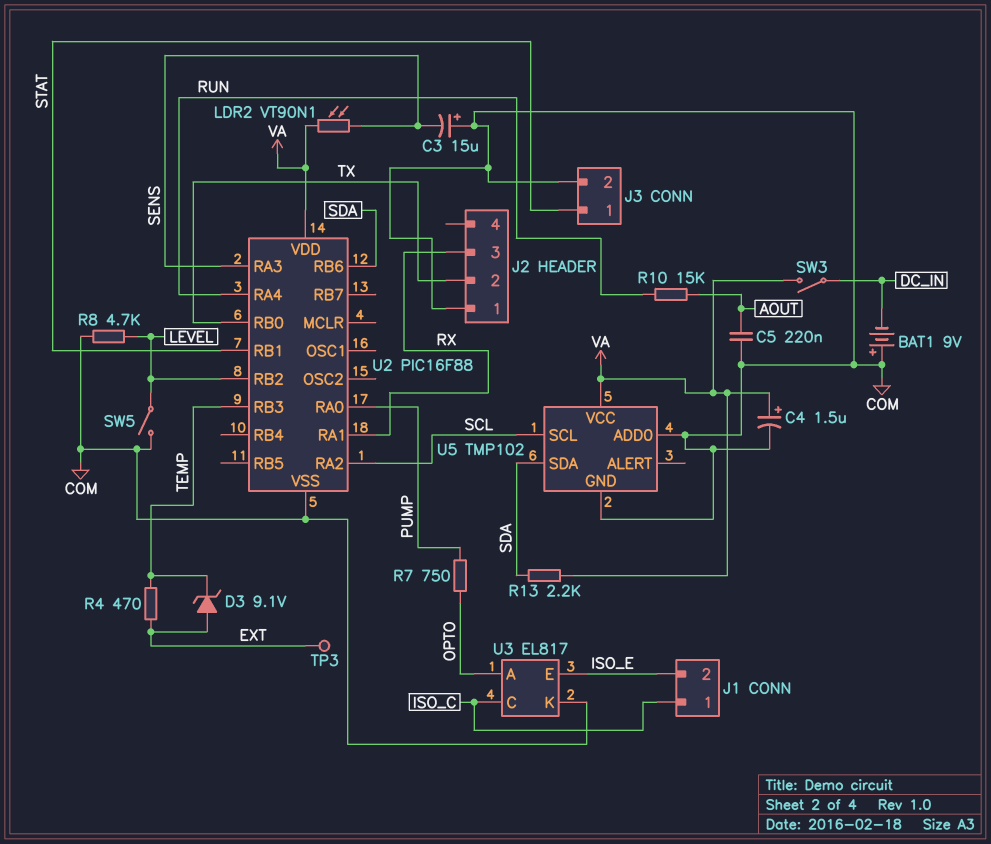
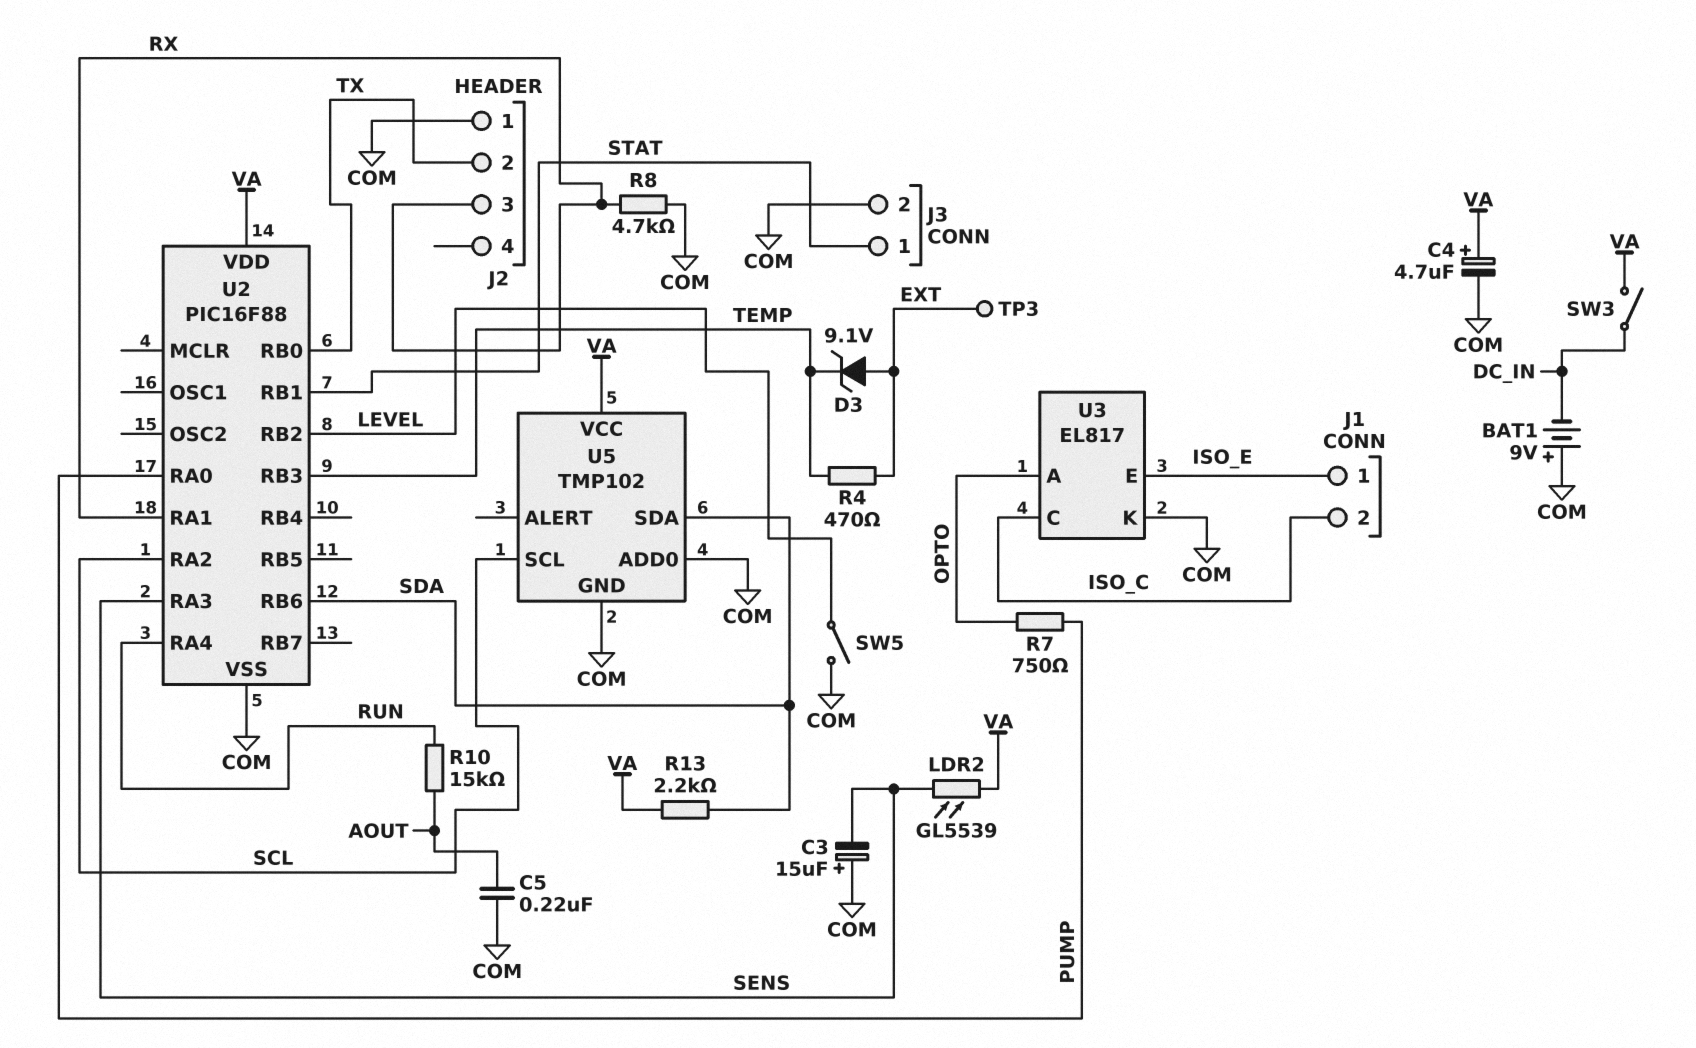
C4: 1.5uF (plus VA, minus COM) -> 4.7uF (plus VA, minus COM)
J1 pin 1: ISO_C -> ISO_E
J1 pin 2: ISO_E -> ISO_C
LDR2: VT90N1 (SENS, VA) -> GL5539 (SENS, VA)
R8: 4.7k (COM, LEVEL) -> 4.7k (COM, RX)

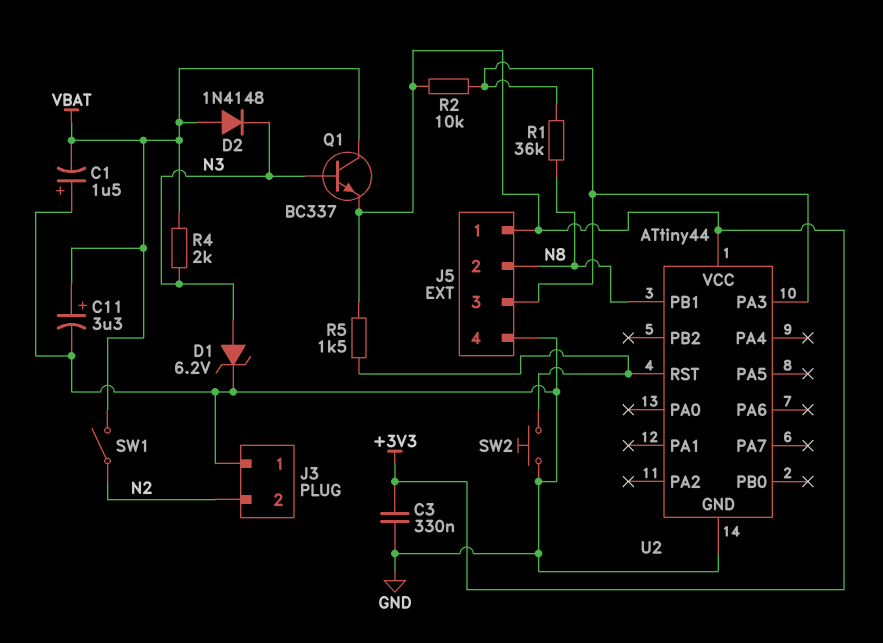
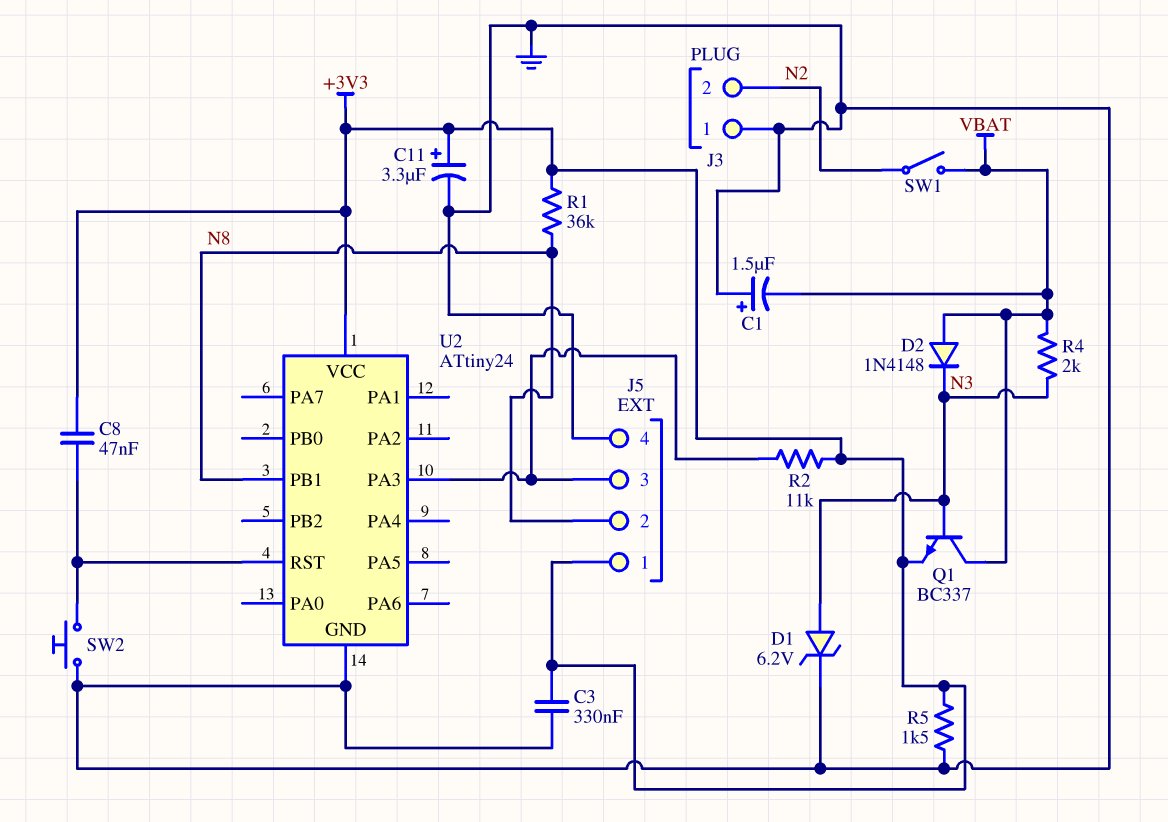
C8: none -> 47nF (+3V3, U2/RST)
C11: 3.3uF (plus VBAT, minus GND) -> 3.3uF (plus +3V3, minus GND)
R1: 36k (J5/3, N8) -> 36k (+3V3, N8)
R2: 10k (+3V3, J5/3) -> 11k (+3V3, J5/3)
R5: 1.5k (+3V3, U2/RST) -> 1.5k (+3V3, GND)
U2: ATtiny44 -> ATtiny24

════

Exercise description
Give again, exactly, every line from the one holding "C8: none -> 47nF (+3V3, U2/RST)" to the last line of the data.

Solution
C8: none -> 47nF (+3V3, U2/RST)
C11: 3.3uF (plus VBAT, minus GND) -> 3.3uF (plus +3V3, minus GND)
R1: 36k (J5/3, N8) -> 36k (+3V3, N8)
R2: 10k (+3V3, J5/3) -> 11k (+3V3, J5/3)
R5: 1.5k (+3V3, U2/RST) -> 1.5k (+3V3, GND)
U2: ATtiny44 -> ATtiny24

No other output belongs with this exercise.